Can you reproduce all of the records below word for word, leaving out the pictures?

┏━━

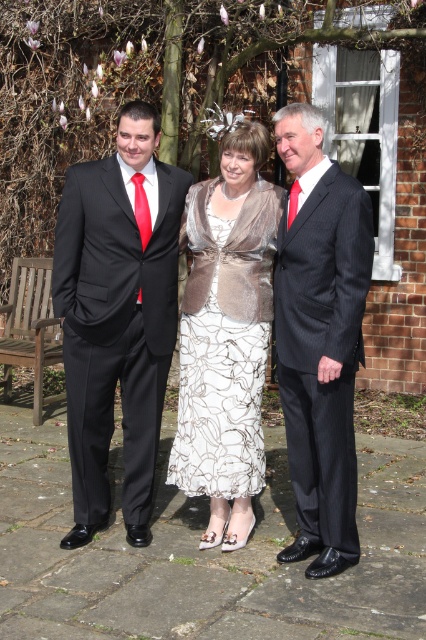
Question: Does matte black suit at center have a lesser width compared to wooden park bench at left?

Choices:
 (A) yes
 (B) no

Answer: (B)

Question: Does dark gray pinstripe suit at center have a smaller size compared to wooden park bench at left?

Choices:
 (A) no
 (B) yes

Answer: (B)

Question: Estimate the real-world distances between objects in this image. Which object is closer to the wooden park bench at left?

Choices:
 (A) matte black suit at center
 (B) silver textured dress at center
 (C) matte black suit at left
 (D) dark gray pinstripe suit at center

Answer: (C)

Question: From the image, what is the correct spatial relationship of matte black suit at center in relation to dark gray pinstripe suit at center?

Choices:
 (A) below
 (B) above

Answer: (A)

Question: Which point is farther to the camera?

Choices:
 (A) dark gray pinstripe suit at center
 (B) matte black suit at left

Answer: (B)

Question: Among these objects, which one is farthest from the camera?

Choices:
 (A) matte black suit at center
 (B) matte black suit at left
 (C) silver textured dress at center
 (D) dark gray pinstripe suit at center

Answer: (C)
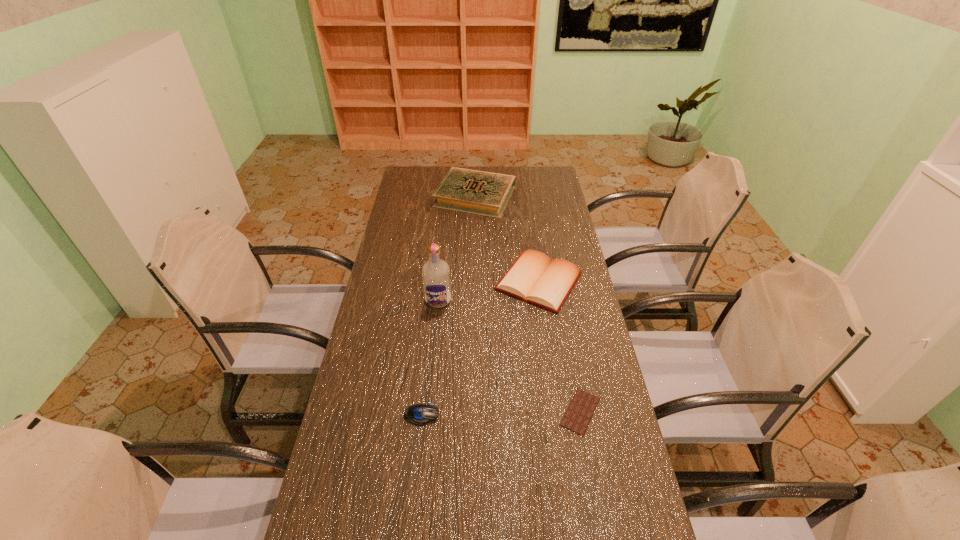
At what (x,y) coordinates should I click in order to perform the action: click on free location located on the back of the shortest object. Please return your answer as a coordinate pair (x, y). The width and height of the screenshot is (960, 540). Looking at the image, I should click on (560, 301).

Locate an element on the screen. This screenshot has height=540, width=960. object at the far edge is located at coordinates (485, 193).

This screenshot has height=540, width=960. I want to click on Bible present at the right edge, so click(x=535, y=278).

The width and height of the screenshot is (960, 540). What are the coordinates of `chocolate bar situated at the right edge` in the screenshot? It's located at (581, 409).

Find the location of a particular element. blank space at the left edge of the desktop is located at coordinates (396, 242).

The width and height of the screenshot is (960, 540). In order to click on free space at the right edge of the desktop in this screenshot , I will do `click(535, 213)`.

Identify the location of free space at the far left corner. This screenshot has width=960, height=540. (429, 172).

The width and height of the screenshot is (960, 540). I want to click on free space between the fourth tallest object and the vodka, so click(430, 357).

I want to click on vacant region between the shortest object and the third shortest object, so click(x=560, y=346).

You are a GUI agent. You are given a task and a screenshot of the screen. Output one action in this format:
    pyautogui.click(x=<x>, y=<y>)
    Task: Click on the free spot between the computer mouse and the Bible
    
    Given the screenshot: What is the action you would take?
    pyautogui.click(x=480, y=348)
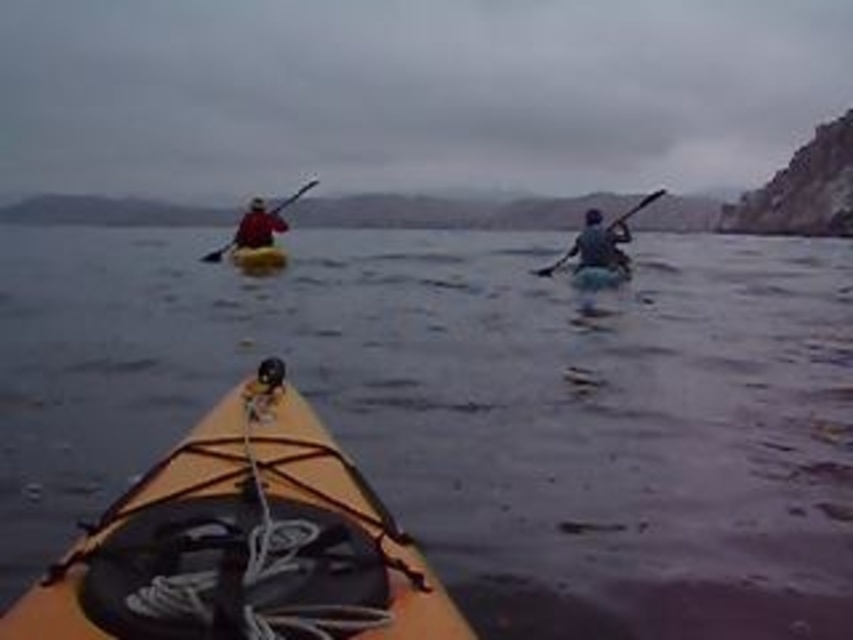
Question: Where is matte blue kayak at center located in relation to yellow matte kayak at center in the image?

Choices:
 (A) left
 (B) right

Answer: (B)

Question: Which point is farther to the camera?

Choices:
 (A) orange matte kayak at center
 (B) matte blue kayak at right
 (C) matte black paddle at upper left
 (D) matte blue kayak at center

Answer: (C)

Question: Which object is farther from the camera taking this photo?

Choices:
 (A) yellow matte kayak at center
 (B) smooth water at center
 (C) matte black paddle at upper left
 (D) matte red jacket at upper left

Answer: (C)

Question: Does yellow matte kayak at center have a larger size compared to smooth black paddle at right?

Choices:
 (A) no
 (B) yes

Answer: (A)

Question: From the image, what is the correct spatial relationship of orange matte kayak at center in relation to matte blue kayak at center?

Choices:
 (A) right
 (B) left

Answer: (B)

Question: Estimate the real-world distances between objects in this image. Which object is closer to the matte black paddle at upper left?

Choices:
 (A) matte blue kayak at center
 (B) smooth water at center
 (C) matte red jacket at upper left
 (D) yellow matte kayak at center

Answer: (D)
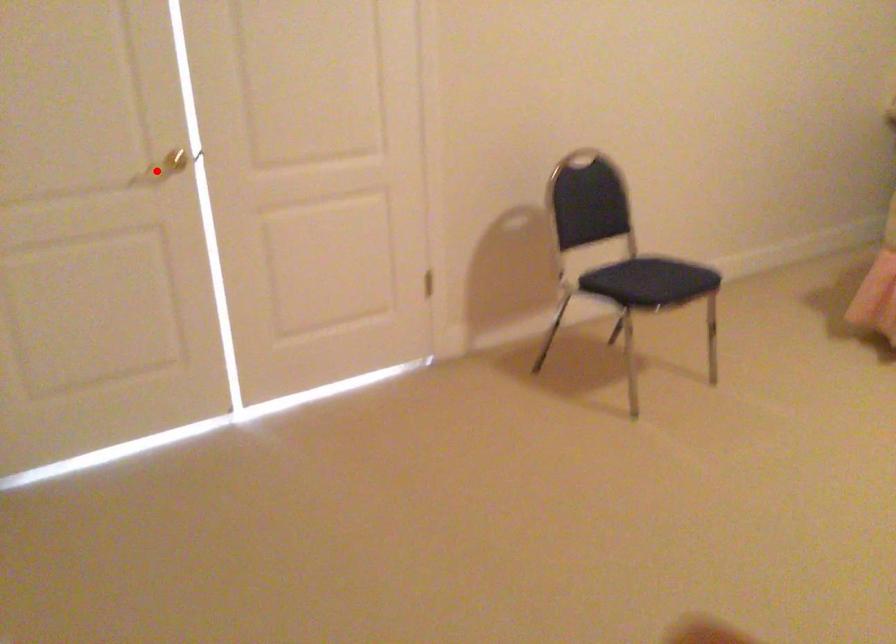
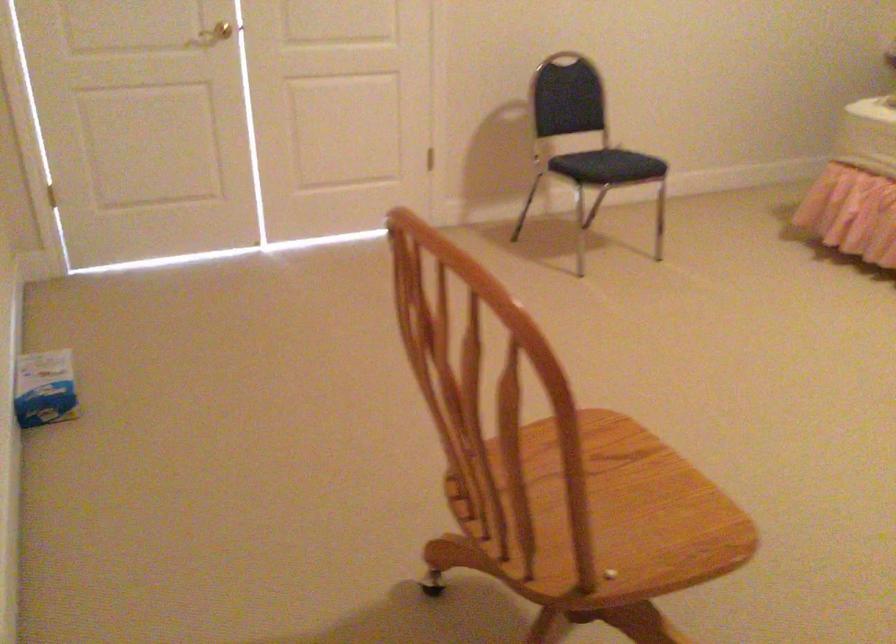
In the second image, find the point that corresponds to the highlighted location in the first image.

(214, 33)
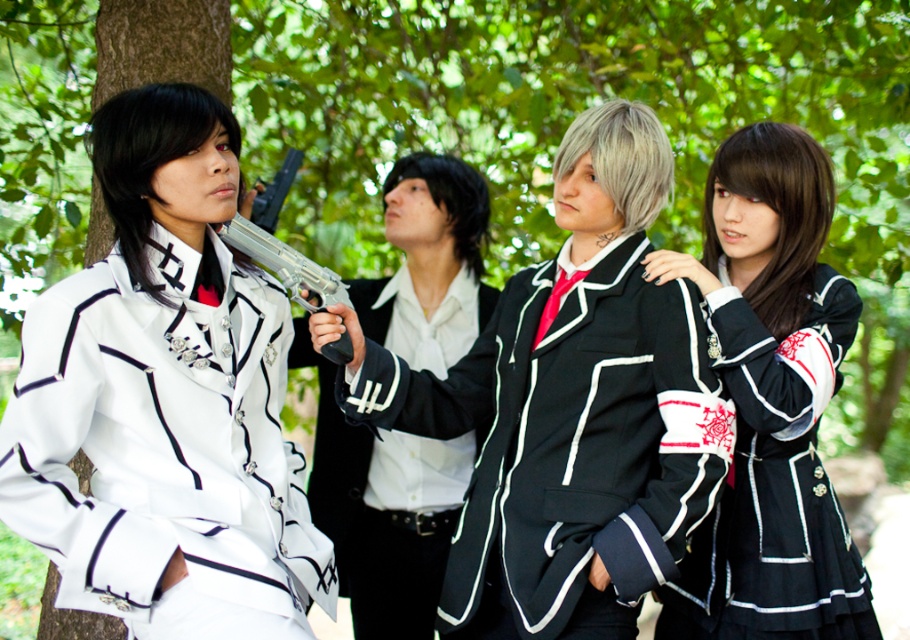
Does white glossy shirt at center have a lesser width compared to silver metallic revolver at center?

No.

You are a GUI agent. You are given a task and a screenshot of the screen. Output one action in this format:
    pyautogui.click(x=<x>, y=<y>)
    Task: Click on the white glossy shirt at center
    This screenshot has height=640, width=910.
    Given the screenshot: What is the action you would take?
    pyautogui.click(x=383, y=509)

Is black satin blazer at center shorter than white glossy shirt at center?

In fact, black satin blazer at center may be taller than white glossy shirt at center.

The height and width of the screenshot is (640, 910). Find the location of `black satin blazer at center`. black satin blazer at center is located at coordinates (569, 436).

You are a GUI agent. You are given a task and a screenshot of the screen. Output one action in this format:
    pyautogui.click(x=<x>, y=<y>)
    Task: Click on the black satin blazer at center
    The width and height of the screenshot is (910, 640).
    Given the screenshot: What is the action you would take?
    pyautogui.click(x=569, y=436)

Is white glossy uniform at left above black satin blazer at center?

Indeed, white glossy uniform at left is positioned over black satin blazer at center.

Who is lower down, white glossy uniform at left or black satin blazer at center?

black satin blazer at center is lower down.

Does point (125, 522) come farther from viewer compared to point (562, 621)?

No.

Locate an element on the screen. white glossy uniform at left is located at coordinates (164, 397).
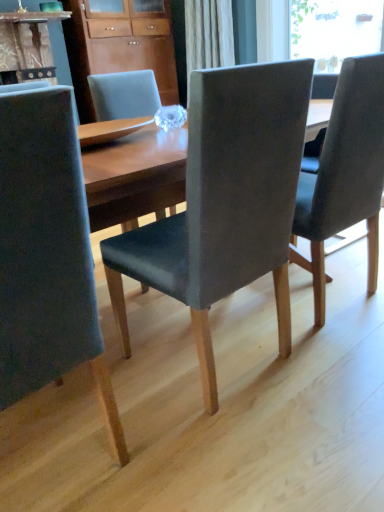
Image resolution: width=384 pixels, height=512 pixels. Identify the location of free space in front of dark gray fabric chair at center, acting as the third chair starting from the left. (338, 361).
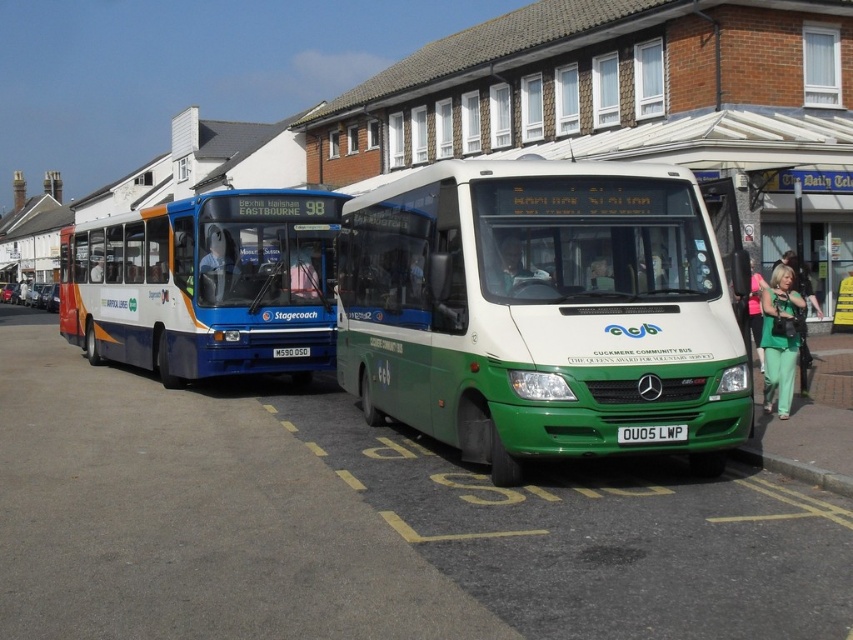
You are a delivery driver who needs to read the license plates of both buses parked at the bus stop. Which license plate is positioned lower between the white plastic license plate at center and the black plastic license plate at center?

The white plastic license plate at center is located below the black plastic license plate at center, so the white plastic license plate at center is positioned lower.

You are a pedestrian standing at the bus stop. You see the blue metallic bus at center and the white plastic license plate at center. Which object is closer to your left side?

The blue metallic bus at center is to the left of the white plastic license plate at center, so it is closer to your left side.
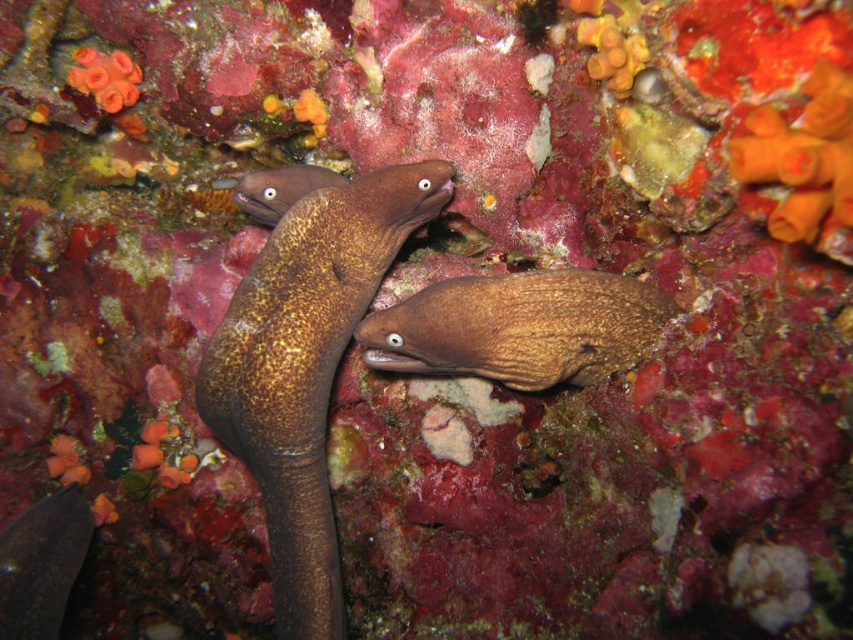
Can you confirm if shiny brown eel at center is taller than brown textured eel at center?

Yes.

Is point (206, 387) closer to viewer compared to point (384, 323)?

No.

The image size is (853, 640). I want to click on shiny brown eel at center, so click(306, 368).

┗━━

Output for this exercise:
Question: Does matte black suit at center have a lesser width compared to wooden park bench at left?

Choices:
 (A) yes
 (B) no

Answer: (B)

Question: Does dark gray pinstripe suit at center have a smaller size compared to wooden park bench at left?

Choices:
 (A) no
 (B) yes

Answer: (B)

Question: Estimate the real-world distances between objects in this image. Which object is closer to the wooden park bench at left?

Choices:
 (A) matte black suit at center
 (B) silver textured dress at center
 (C) matte black suit at left
 (D) dark gray pinstripe suit at center

Answer: (C)

Question: From the image, what is the correct spatial relationship of matte black suit at center in relation to dark gray pinstripe suit at center?

Choices:
 (A) below
 (B) above

Answer: (A)

Question: Which point is farther to the camera?

Choices:
 (A) dark gray pinstripe suit at center
 (B) matte black suit at left

Answer: (B)

Question: Among these objects, which one is farthest from the camera?

Choices:
 (A) matte black suit at center
 (B) matte black suit at left
 (C) silver textured dress at center
 (D) dark gray pinstripe suit at center

Answer: (C)
At what (x,y) coordinates should I click in order to perform the action: click on free location located on the back of the shortest object. Please return your answer as a coordinate pair (x, y). The width and height of the screenshot is (960, 540). Looking at the image, I should click on (560, 301).

Locate an element on the screen. This screenshot has height=540, width=960. object at the far edge is located at coordinates (485, 193).

This screenshot has height=540, width=960. I want to click on Bible present at the right edge, so click(x=535, y=278).

The width and height of the screenshot is (960, 540). What are the coordinates of `chocolate bar situated at the right edge` in the screenshot? It's located at (581, 409).

Find the location of a particular element. blank space at the left edge of the desktop is located at coordinates (396, 242).

The width and height of the screenshot is (960, 540). In order to click on free space at the right edge of the desktop in this screenshot , I will do `click(535, 213)`.

Identify the location of free space at the far left corner. This screenshot has width=960, height=540. (429, 172).

The width and height of the screenshot is (960, 540). I want to click on free space between the fourth tallest object and the vodka, so click(430, 357).

I want to click on vacant region between the shortest object and the third shortest object, so click(x=560, y=346).

You are a GUI agent. You are given a task and a screenshot of the screen. Output one action in this format:
    pyautogui.click(x=<x>, y=<y>)
    Task: Click on the free spot between the computer mouse and the Bible
    
    Given the screenshot: What is the action you would take?
    pyautogui.click(x=480, y=348)
Question: Where is matte blue kayak at center located in relation to yellow matte kayak at center in the image?

Choices:
 (A) left
 (B) right

Answer: (B)

Question: Which point is farther to the camera?

Choices:
 (A) orange matte kayak at center
 (B) matte blue kayak at right
 (C) matte black paddle at upper left
 (D) matte blue kayak at center

Answer: (C)

Question: Which object is farther from the camera taking this photo?

Choices:
 (A) yellow matte kayak at center
 (B) smooth water at center
 (C) matte black paddle at upper left
 (D) matte red jacket at upper left

Answer: (C)

Question: Does yellow matte kayak at center have a larger size compared to smooth black paddle at right?

Choices:
 (A) no
 (B) yes

Answer: (A)

Question: From the image, what is the correct spatial relationship of orange matte kayak at center in relation to matte blue kayak at center?

Choices:
 (A) right
 (B) left

Answer: (B)

Question: Estimate the real-world distances between objects in this image. Which object is closer to the matte black paddle at upper left?

Choices:
 (A) matte blue kayak at center
 (B) smooth water at center
 (C) matte red jacket at upper left
 (D) yellow matte kayak at center

Answer: (D)
In the second image, find the point that corresponds to the highlighted location in the first image.

(214, 33)
Does white glossy shirt at center have a lesser width compared to silver metallic revolver at center?

No.

You are a GUI agent. You are given a task and a screenshot of the screen. Output one action in this format:
    pyautogui.click(x=<x>, y=<y>)
    Task: Click on the white glossy shirt at center
    This screenshot has height=640, width=910.
    Given the screenshot: What is the action you would take?
    pyautogui.click(x=383, y=509)

Is black satin blazer at center shorter than white glossy shirt at center?

In fact, black satin blazer at center may be taller than white glossy shirt at center.

The height and width of the screenshot is (640, 910). Find the location of `black satin blazer at center`. black satin blazer at center is located at coordinates (569, 436).

You are a GUI agent. You are given a task and a screenshot of the screen. Output one action in this format:
    pyautogui.click(x=<x>, y=<y>)
    Task: Click on the black satin blazer at center
    The width and height of the screenshot is (910, 640).
    Given the screenshot: What is the action you would take?
    pyautogui.click(x=569, y=436)

Is white glossy uniform at left above black satin blazer at center?

Indeed, white glossy uniform at left is positioned over black satin blazer at center.

Who is lower down, white glossy uniform at left or black satin blazer at center?

black satin blazer at center is lower down.

Does point (125, 522) come farther from viewer compared to point (562, 621)?

No.

Locate an element on the screen. white glossy uniform at left is located at coordinates (164, 397).
Image resolution: width=384 pixels, height=512 pixels. Identify the location of free space in front of dark gray fabric chair at center, acting as the third chair starting from the left. (338, 361).
You are a delivery driver who needs to read the license plates of both buses parked at the bus stop. Which license plate is positioned lower between the white plastic license plate at center and the black plastic license plate at center?

The white plastic license plate at center is located below the black plastic license plate at center, so the white plastic license plate at center is positioned lower.

You are a pedestrian standing at the bus stop. You see the blue metallic bus at center and the white plastic license plate at center. Which object is closer to your left side?

The blue metallic bus at center is to the left of the white plastic license plate at center, so it is closer to your left side.
Can you confirm if shiny brown eel at center is taller than brown textured eel at center?

Yes.

Is point (206, 387) closer to viewer compared to point (384, 323)?

No.

The image size is (853, 640). I want to click on shiny brown eel at center, so click(306, 368).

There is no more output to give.